THE DATA Block Start

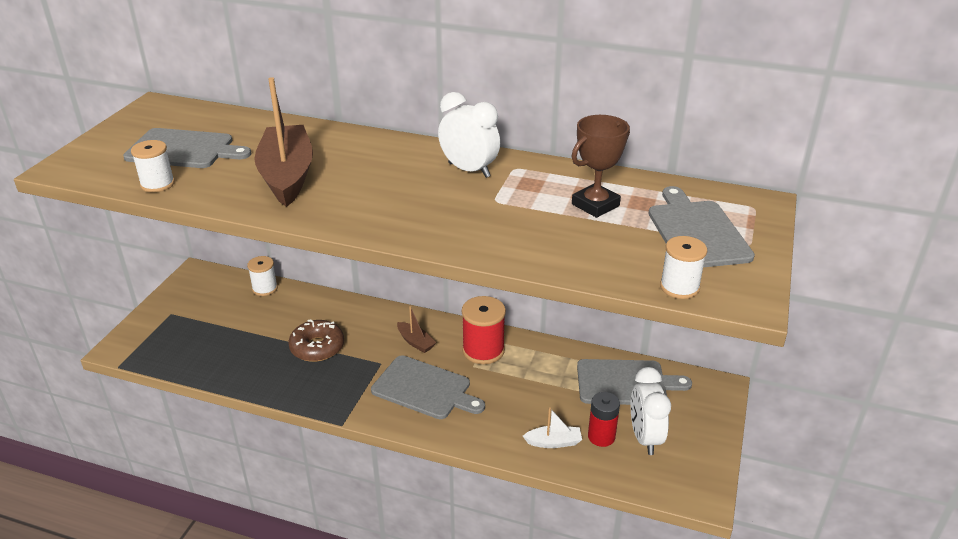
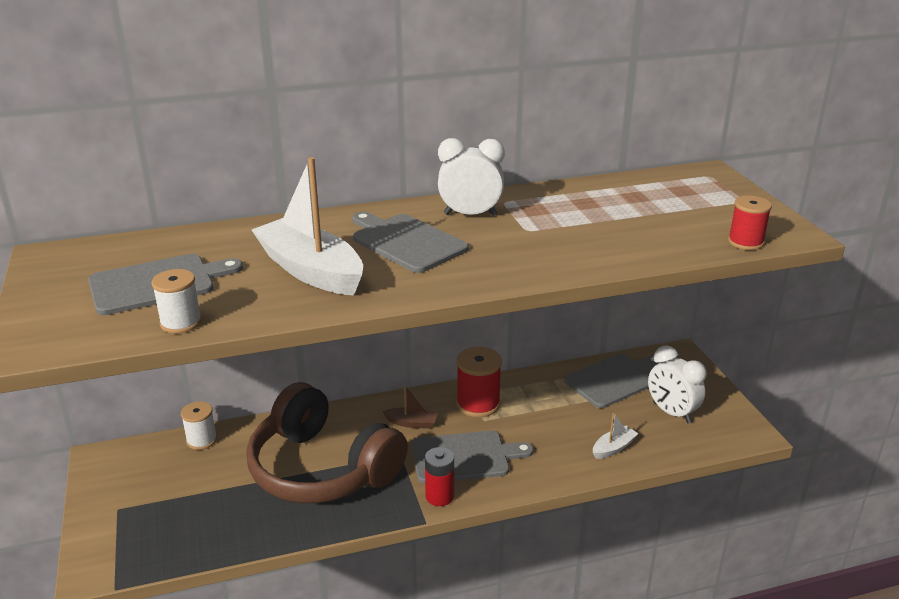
camera: 35 degrees left, 5 degrees down
(287, 176) = (311, 271): brown boat -> white boat
(317, 347) = (322, 468): brown donut -> brown headphones
(595, 205) = (606, 208): brown trophy -> none
(601, 436) = (642, 427): red battery -> red battery (439, 496)
(679, 287) = (745, 242): white spool -> red spool
(696, 232) = (700, 203): grey cutting board -> grey cutting board (406, 242)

THE DATA Block End

EXERCISE GOAL | Your response must consist of the material above, reproduced word for word, with the images omitted.

RESPONSE AREA |
camera: 35 degrees left, 5 degrees down
(287, 176) = (311, 271): brown boat -> white boat
(317, 347) = (322, 468): brown donut -> brown headphones
(595, 205) = (606, 208): brown trophy -> none
(601, 436) = (642, 427): red battery -> red battery (439, 496)
(679, 287) = (745, 242): white spool -> red spool
(696, 232) = (700, 203): grey cutting board -> grey cutting board (406, 242)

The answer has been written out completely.